> **Data supplied**:
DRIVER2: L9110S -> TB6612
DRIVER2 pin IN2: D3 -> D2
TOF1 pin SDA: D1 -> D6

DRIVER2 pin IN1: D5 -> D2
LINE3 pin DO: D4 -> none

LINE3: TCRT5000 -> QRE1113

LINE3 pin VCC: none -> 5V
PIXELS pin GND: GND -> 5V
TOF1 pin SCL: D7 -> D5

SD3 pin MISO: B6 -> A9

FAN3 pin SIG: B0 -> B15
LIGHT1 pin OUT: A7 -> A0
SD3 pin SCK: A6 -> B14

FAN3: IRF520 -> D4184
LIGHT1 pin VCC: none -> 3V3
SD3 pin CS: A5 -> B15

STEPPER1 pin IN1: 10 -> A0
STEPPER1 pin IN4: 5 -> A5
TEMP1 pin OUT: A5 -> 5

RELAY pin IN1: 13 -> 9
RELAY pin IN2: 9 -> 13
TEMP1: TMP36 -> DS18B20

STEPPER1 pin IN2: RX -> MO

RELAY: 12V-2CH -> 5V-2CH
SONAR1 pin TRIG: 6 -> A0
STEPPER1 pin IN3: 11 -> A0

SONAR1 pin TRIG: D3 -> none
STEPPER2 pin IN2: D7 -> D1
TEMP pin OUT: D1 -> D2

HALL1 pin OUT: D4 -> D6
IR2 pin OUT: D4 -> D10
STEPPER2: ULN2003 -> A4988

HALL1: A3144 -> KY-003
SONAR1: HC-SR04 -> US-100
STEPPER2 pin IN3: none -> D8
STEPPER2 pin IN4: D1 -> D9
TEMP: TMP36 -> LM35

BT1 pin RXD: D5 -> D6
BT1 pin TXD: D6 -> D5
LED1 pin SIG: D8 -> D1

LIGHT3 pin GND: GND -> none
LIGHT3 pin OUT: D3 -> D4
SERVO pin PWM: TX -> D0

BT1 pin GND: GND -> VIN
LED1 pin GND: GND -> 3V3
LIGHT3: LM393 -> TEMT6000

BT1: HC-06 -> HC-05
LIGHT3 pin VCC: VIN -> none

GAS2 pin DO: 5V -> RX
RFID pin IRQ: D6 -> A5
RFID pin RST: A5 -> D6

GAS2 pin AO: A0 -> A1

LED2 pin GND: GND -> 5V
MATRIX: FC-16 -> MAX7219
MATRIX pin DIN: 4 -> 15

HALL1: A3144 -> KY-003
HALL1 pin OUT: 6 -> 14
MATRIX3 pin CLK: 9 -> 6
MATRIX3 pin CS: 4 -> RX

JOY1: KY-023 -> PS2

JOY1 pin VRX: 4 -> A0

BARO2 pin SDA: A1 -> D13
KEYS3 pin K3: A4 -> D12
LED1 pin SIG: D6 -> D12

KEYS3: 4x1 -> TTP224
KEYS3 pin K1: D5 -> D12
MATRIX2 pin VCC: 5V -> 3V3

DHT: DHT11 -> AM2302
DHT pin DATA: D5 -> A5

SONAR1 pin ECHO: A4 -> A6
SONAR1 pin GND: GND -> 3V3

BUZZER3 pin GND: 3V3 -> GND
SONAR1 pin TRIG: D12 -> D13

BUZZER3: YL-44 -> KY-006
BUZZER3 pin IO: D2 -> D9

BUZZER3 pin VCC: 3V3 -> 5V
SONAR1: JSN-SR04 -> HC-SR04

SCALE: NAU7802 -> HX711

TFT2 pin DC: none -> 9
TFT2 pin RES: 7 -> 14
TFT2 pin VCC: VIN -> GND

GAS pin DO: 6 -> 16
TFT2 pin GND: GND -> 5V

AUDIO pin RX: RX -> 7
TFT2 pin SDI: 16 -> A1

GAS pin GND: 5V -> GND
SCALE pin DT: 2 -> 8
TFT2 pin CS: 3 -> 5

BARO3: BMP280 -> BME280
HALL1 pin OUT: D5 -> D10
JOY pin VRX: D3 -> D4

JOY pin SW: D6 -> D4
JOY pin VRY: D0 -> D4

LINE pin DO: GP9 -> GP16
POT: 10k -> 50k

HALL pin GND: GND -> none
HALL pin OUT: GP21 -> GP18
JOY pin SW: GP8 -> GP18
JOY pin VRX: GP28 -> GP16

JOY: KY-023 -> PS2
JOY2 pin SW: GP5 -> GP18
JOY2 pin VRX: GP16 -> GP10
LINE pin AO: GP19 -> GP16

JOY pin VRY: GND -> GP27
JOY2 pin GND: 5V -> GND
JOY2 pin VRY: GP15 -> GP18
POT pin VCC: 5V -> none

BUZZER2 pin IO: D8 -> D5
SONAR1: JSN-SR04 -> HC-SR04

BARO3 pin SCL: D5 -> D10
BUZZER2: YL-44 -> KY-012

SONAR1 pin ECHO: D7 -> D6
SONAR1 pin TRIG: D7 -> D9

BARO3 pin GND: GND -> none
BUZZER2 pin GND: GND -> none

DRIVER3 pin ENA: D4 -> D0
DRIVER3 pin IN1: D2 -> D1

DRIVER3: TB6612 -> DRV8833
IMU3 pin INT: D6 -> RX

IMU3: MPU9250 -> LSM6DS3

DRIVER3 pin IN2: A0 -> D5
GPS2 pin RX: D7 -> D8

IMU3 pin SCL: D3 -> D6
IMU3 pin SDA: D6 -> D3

> **What is required**: Give the entries again, every one of them exactly.

> **Solution for this exercise**:
DRIVER2: L9110S -> TB6612
DRIVER2 pin IN2: D3 -> D2
TOF1 pin SDA: D1 -> D6

DRIVER2 pin IN1: D5 -> D2
LINE3 pin DO: D4 -> none

LINE3: TCRT5000 -> QRE1113

LINE3 pin VCC: none -> 5V
PIXELS pin GND: GND -> 5V
TOF1 pin SCL: D7 -> D5

SD3 pin MISO: B6 -> A9

FAN3 pin SIG: B0 -> B15
LIGHT1 pin OUT: A7 -> A0
SD3 pin SCK: A6 -> B14

FAN3: IRF520 -> D4184
LIGHT1 pin VCC: none -> 3V3
SD3 pin CS: A5 -> B15

STEPPER1 pin IN1: 10 -> A0
STEPPER1 pin IN4: 5 -> A5
TEMP1 pin OUT: A5 -> 5

RELAY pin IN1: 13 -> 9
RELAY pin IN2: 9 -> 13
TEMP1: TMP36 -> DS18B20

STEPPER1 pin IN2: RX -> MO

RELAY: 12V-2CH -> 5V-2CH
SONAR1 pin TRIG: 6 -> A0
STEPPER1 pin IN3: 11 -> A0

SONAR1 pin TRIG: D3 -> none
STEPPER2 pin IN2: D7 -> D1
TEMP pin OUT: D1 -> D2

HALL1 pin OUT: D4 -> D6
IR2 pin OUT: D4 -> D10
STEPPER2: ULN2003 -> A4988

HALL1: A3144 -> KY-003
SONAR1: HC-SR04 -> US-100
STEPPER2 pin IN3: none -> D8
STEPPER2 pin IN4: D1 -> D9
TEMP: TMP36 -> LM35

BT1 pin RXD: D5 -> D6
BT1 pin TXD: D6 -> D5
LED1 pin SIG: D8 -> D1

LIGHT3 pin GND: GND -> none
LIGHT3 pin OUT: D3 -> D4
SERVO pin PWM: TX -> D0

BT1 pin GND: GND -> VIN
LED1 pin GND: GND -> 3V3
LIGHT3: LM393 -> TEMT6000

BT1: HC-06 -> HC-05
LIGHT3 pin VCC: VIN -> none

GAS2 pin DO: 5V -> RX
RFID pin IRQ: D6 -> A5
RFID pin RST: A5 -> D6

GAS2 pin AO: A0 -> A1

LED2 pin GND: GND -> 5V
MATRIX: FC-16 -> MAX7219
MATRIX pin DIN: 4 -> 15

HALL1: A3144 -> KY-003
HALL1 pin OUT: 6 -> 14
MATRIX3 pin CLK: 9 -> 6
MATRIX3 pin CS: 4 -> RX

JOY1: KY-023 -> PS2

JOY1 pin VRX: 4 -> A0

BARO2 pin SDA: A1 -> D13
KEYS3 pin K3: A4 -> D12
LED1 pin SIG: D6 -> D12

KEYS3: 4x1 -> TTP224
KEYS3 pin K1: D5 -> D12
MATRIX2 pin VCC: 5V -> 3V3

DHT: DHT11 -> AM2302
DHT pin DATA: D5 -> A5

SONAR1 pin ECHO: A4 -> A6
SONAR1 pin GND: GND -> 3V3

BUZZER3 pin GND: 3V3 -> GND
SONAR1 pin TRIG: D12 -> D13

BUZZER3: YL-44 -> KY-006
BUZZER3 pin IO: D2 -> D9

BUZZER3 pin VCC: 3V3 -> 5V
SONAR1: JSN-SR04 -> HC-SR04

SCALE: NAU7802 -> HX711

TFT2 pin DC: none -> 9
TFT2 pin RES: 7 -> 14
TFT2 pin VCC: VIN -> GND

GAS pin DO: 6 -> 16
TFT2 pin GND: GND -> 5V

AUDIO pin RX: RX -> 7
TFT2 pin SDI: 16 -> A1

GAS pin GND: 5V -> GND
SCALE pin DT: 2 -> 8
TFT2 pin CS: 3 -> 5

BARO3: BMP280 -> BME280
HALL1 pin OUT: D5 -> D10
JOY pin VRX: D3 -> D4

JOY pin SW: D6 -> D4
JOY pin VRY: D0 -> D4

LINE pin DO: GP9 -> GP16
POT: 10k -> 50k

HALL pin GND: GND -> none
HALL pin OUT: GP21 -> GP18
JOY pin SW: GP8 -> GP18
JOY pin VRX: GP28 -> GP16

JOY: KY-023 -> PS2
JOY2 pin SW: GP5 -> GP18
JOY2 pin VRX: GP16 -> GP10
LINE pin AO: GP19 -> GP16

JOY pin VRY: GND -> GP27
JOY2 pin GND: 5V -> GND
JOY2 pin VRY: GP15 -> GP18
POT pin VCC: 5V -> none

BUZZER2 pin IO: D8 -> D5
SONAR1: JSN-SR04 -> HC-SR04

BARO3 pin SCL: D5 -> D10
BUZZER2: YL-44 -> KY-012

SONAR1 pin ECHO: D7 -> D6
SONAR1 pin TRIG: D7 -> D9

BARO3 pin GND: GND -> none
BUZZER2 pin GND: GND -> none

DRIVER3 pin ENA: D4 -> D0
DRIVER3 pin IN1: D2 -> D1

DRIVER3: TB6612 -> DRV8833
IMU3 pin INT: D6 -> RX

IMU3: MPU9250 -> LSM6DS3

DRIVER3 pin IN2: A0 -> D5
GPS2 pin RX: D7 -> D8

IMU3 pin SCL: D3 -> D6
IMU3 pin SDA: D6 -> D3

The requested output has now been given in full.